**WHAT IS NEEDED**
Search the listing for the word "parking". Copy every line where it is found.

________

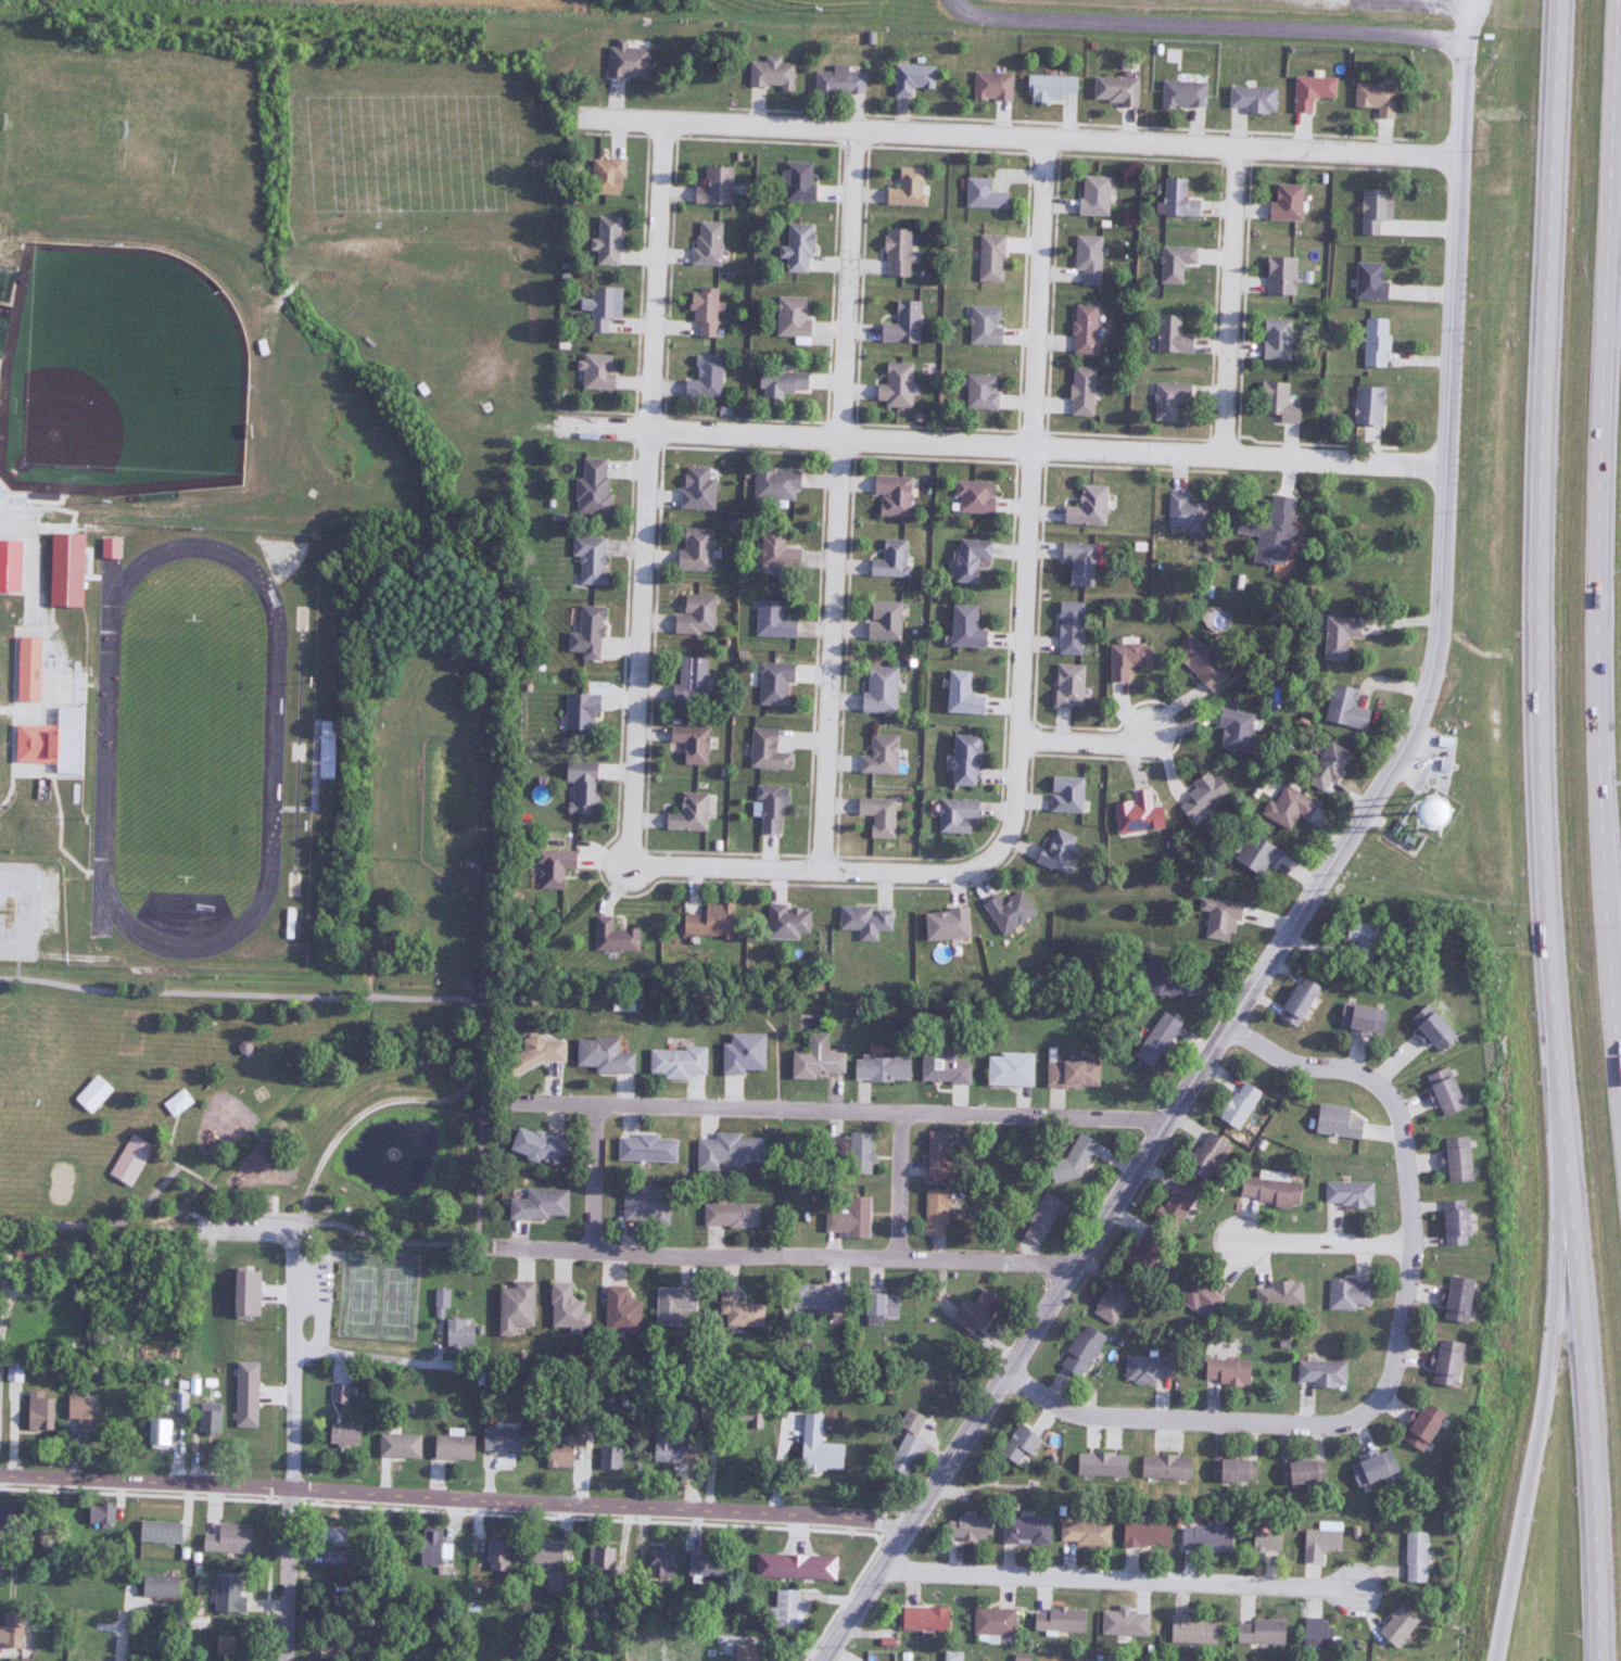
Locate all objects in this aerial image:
park: (849, 1)
road: (1206, 26)
building: (625, 61)
building: (770, 74)
building: (910, 78)
building: (838, 81)
building: (990, 86)
building: (1048, 88)
building: (1113, 91)
building: (1309, 92)
building: (1182, 95)
building: (1252, 99)
building: (1374, 99)
road: (1017, 138)
building: (605, 175)
building: (795, 182)
building: (713, 187)
building: (906, 189)
building: (981, 195)
building: (1092, 196)
building: (1176, 199)
building: (1285, 203)
building: (1372, 210)
building: (605, 241)
building: (706, 244)
building: (795, 249)
building: (897, 253)
building: (1087, 258)
building: (989, 259)
building: (1173, 263)
building: (1279, 276)
building: (1368, 281)
road: (1229, 301)
building: (600, 307)
building: (702, 311)
building: (791, 317)
building: (901, 323)
building: (982, 325)
building: (1083, 329)
building: (1168, 335)
building: (1274, 340)
building: (1374, 343)
park: (128, 371)
building: (597, 372)
building: (703, 379)
building: (779, 383)
building: (894, 386)
building: (1079, 391)
building: (979, 392)
building: (1167, 400)
building: (1276, 403)
building: (1367, 407)
road: (1002, 444)
building: (773, 484)
building: (593, 486)
building: (695, 487)
road: (1027, 492)
building: (891, 494)
road: (644, 495)
building: (972, 496)
road: (835, 502)
building: (1086, 506)
road: (1606, 509)
building: (1184, 513)
building: (1270, 531)
building: (108, 547)
building: (774, 548)
building: (693, 549)
building: (591, 558)
building: (967, 558)
building: (889, 559)
building: (1078, 562)
building: (694, 615)
building: (770, 618)
building: (882, 620)
building: (962, 626)
building: (1068, 628)
building: (587, 630)
building: (1337, 636)
building: (1126, 659)
building: (1198, 662)
building: (25, 669)
building: (689, 681)
building: (772, 683)
building: (1067, 686)
building: (878, 689)
building: (957, 693)
building: (1343, 708)
building: (581, 709)
park: (410, 714)
building: (1233, 730)
road: (1086, 742)
building: (32, 743)
building: (689, 743)
stadium: (186, 745)
building: (764, 751)
building: (879, 755)
building: (962, 759)
building: (1325, 766)
building: (582, 784)
building: (1064, 794)
building: (1286, 807)
building: (768, 808)
building: (1133, 812)
water tower: (1426, 812)
building: (687, 813)
building: (876, 815)
building: (954, 815)
road: (1543, 831)
building: (1055, 849)
building: (1254, 854)
building: (553, 863)
road: (822, 872)
road: (1315, 886)
parking lot: (26, 905)
building: (1006, 910)
building: (1218, 918)
building: (864, 920)
building: (708, 921)
building: (786, 922)
building: (945, 924)
building: (612, 936)
building: (1360, 942)
building: (1161, 980)
building: (1295, 1001)
building: (1360, 1019)
building: (1428, 1028)
building: (1154, 1039)
building: (534, 1052)
building: (742, 1053)
building: (601, 1055)
building: (815, 1058)
building: (675, 1062)
building: (944, 1065)
building: (878, 1068)
building: (1008, 1069)
building: (1070, 1073)
road: (473, 1081)
building: (1441, 1092)
building: (91, 1094)
building: (178, 1101)
building: (1237, 1105)
road: (837, 1109)
building: (1334, 1121)
building: (540, 1142)
building: (645, 1148)
building: (850, 1151)
building: (727, 1152)
building: (1076, 1154)
building: (937, 1155)
building: (1204, 1155)
building: (131, 1159)
building: (1454, 1159)
road: (1403, 1166)
road: (592, 1178)
park: (59, 1182)
road: (897, 1183)
building: (1269, 1191)
building: (1347, 1193)
building: (539, 1201)
building: (1173, 1204)
building: (643, 1208)
building: (933, 1212)
building: (728, 1214)
building: (847, 1218)
building: (1040, 1218)
building: (1451, 1222)
parking lot: (236, 1225)
road: (1326, 1245)
road: (788, 1254)
building: (1141, 1256)
parking lot: (324, 1281)
building: (1346, 1293)
building: (1194, 1294)
building: (1276, 1295)
park: (380, 1296)
building: (810, 1297)
building: (440, 1298)
building: (1454, 1299)
building: (672, 1303)
building: (1110, 1303)
building: (877, 1304)
building: (512, 1307)
building: (565, 1308)
building: (619, 1310)
building: (737, 1310)
building: (974, 1312)
road: (1, 1329)
building: (457, 1334)
building: (1079, 1351)
road: (366, 1357)
building: (1443, 1362)
building: (1145, 1369)
building: (13, 1371)
building: (1224, 1372)
building: (1320, 1372)
road: (295, 1384)
building: (339, 1400)
building: (38, 1409)
building: (80, 1413)
building: (207, 1419)
road: (1183, 1419)
road: (1535, 1424)
building: (1419, 1426)
building: (157, 1433)
building: (342, 1434)
building: (498, 1440)
building: (1018, 1444)
building: (397, 1446)
building: (451, 1447)
building: (816, 1447)
building: (664, 1448)
building: (560, 1452)
building: (903, 1455)
building: (609, 1458)
building: (1099, 1465)
building: (1164, 1467)
building: (1369, 1467)
building: (1232, 1470)
building: (1301, 1472)
road: (453, 1496)
building: (8, 1512)
building: (99, 1516)
building: (967, 1528)
building: (1023, 1530)
building: (157, 1531)
building: (1082, 1534)
building: (1142, 1534)
building: (331, 1535)
building: (1203, 1537)
building: (226, 1538)
building: (1262, 1541)
building: (1318, 1543)
building: (428, 1547)
building: (544, 1552)
building: (495, 1553)
building: (332, 1557)
building: (1413, 1557)
building: (817, 1558)
building: (599, 1561)
building: (658, 1563)
building: (706, 1566)
road: (287, 1573)
road: (1119, 1576)
building: (553, 1582)
building: (155, 1586)
building: (13, 1587)
building: (223, 1597)
building: (1117, 1607)
building: (787, 1609)
building: (922, 1619)
building: (1056, 1620)
building: (991, 1622)
building: (1394, 1627)
building: (1191, 1630)
building: (1259, 1632)
building: (1315, 1633)
building: (10, 1636)
building: (91, 1643)
building: (325, 1646)
building: (224, 1647)
building: (743, 1653)
building: (951, 1656)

________

**EXERCISE ANSWER**
parking lot: (26, 905)
parking lot: (236, 1225)
parking lot: (324, 1281)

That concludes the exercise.